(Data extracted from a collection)
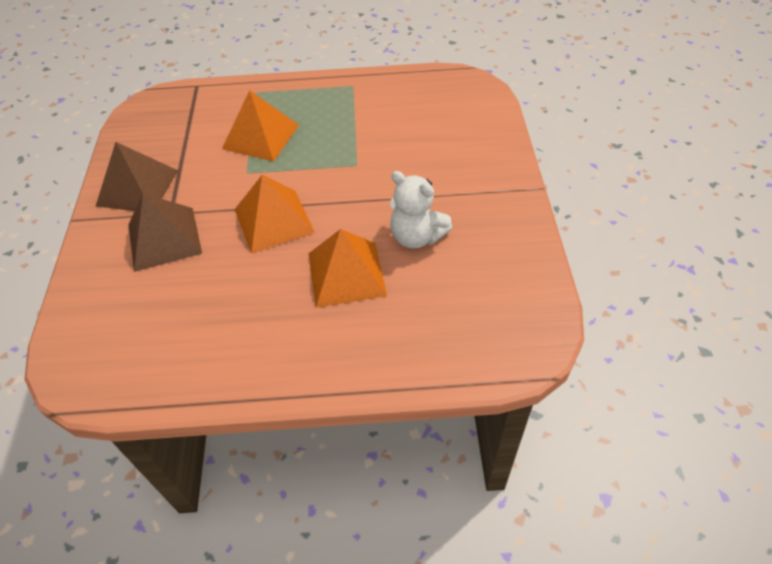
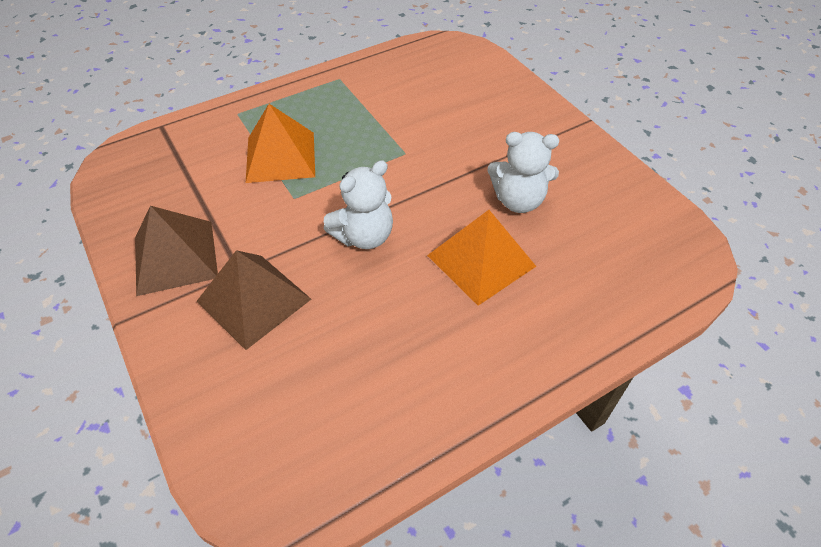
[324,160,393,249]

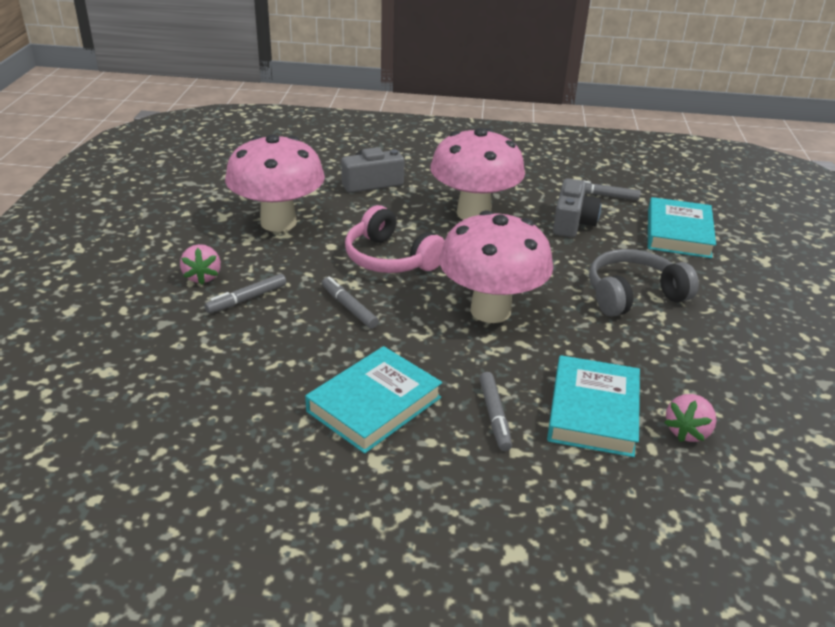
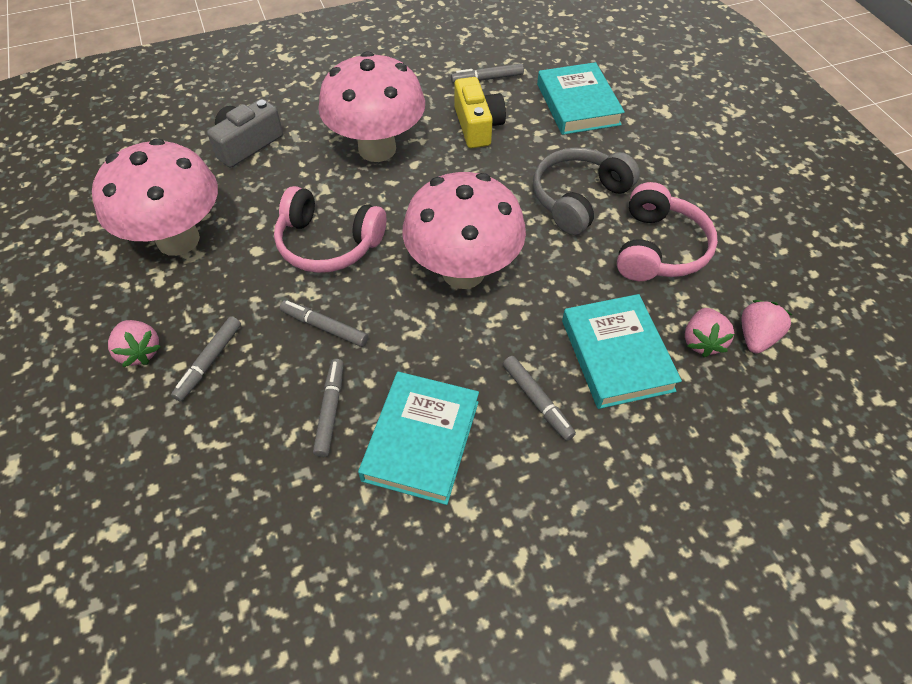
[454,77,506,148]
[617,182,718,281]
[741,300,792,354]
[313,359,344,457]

**Your goal**
A faithful copy is needed: reproduce all of the data above, leaving the pictures out.

**Solution**
[324,160,393,249]

[454,77,506,148]
[617,182,718,281]
[741,300,792,354]
[313,359,344,457]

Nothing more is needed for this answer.